The problem —
The answer is the data repeated in full, with no pictures included.

Information supplied —
____________________

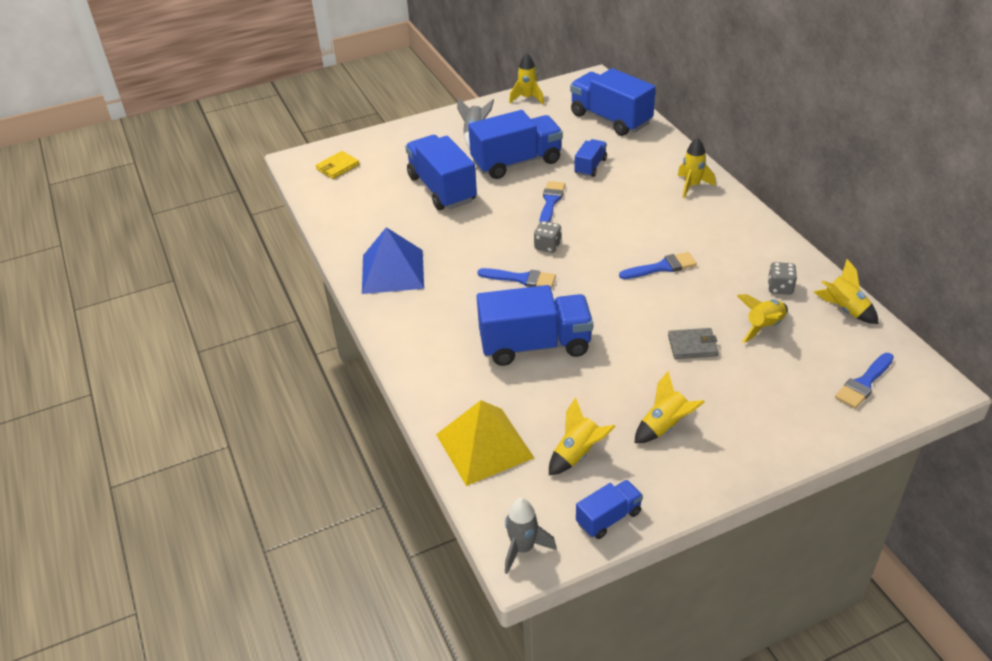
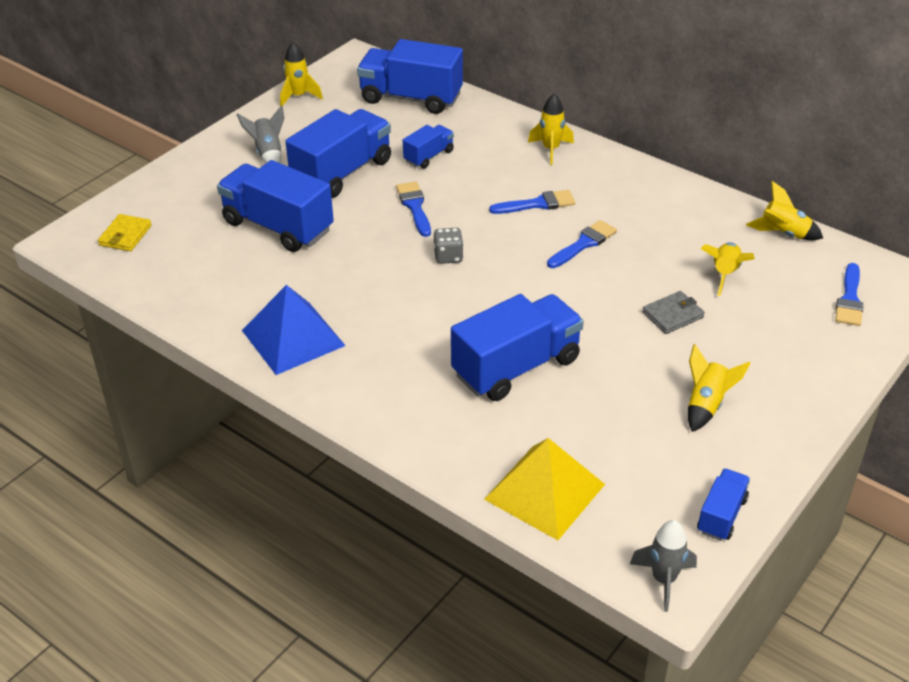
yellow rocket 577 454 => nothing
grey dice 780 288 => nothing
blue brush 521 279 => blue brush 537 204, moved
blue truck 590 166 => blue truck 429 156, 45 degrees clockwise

____________________

Task result —
yellow rocket 577 454 => nothing
grey dice 780 288 => nothing
blue brush 521 279 => blue brush 537 204, moved
blue truck 590 166 => blue truck 429 156, 45 degrees clockwise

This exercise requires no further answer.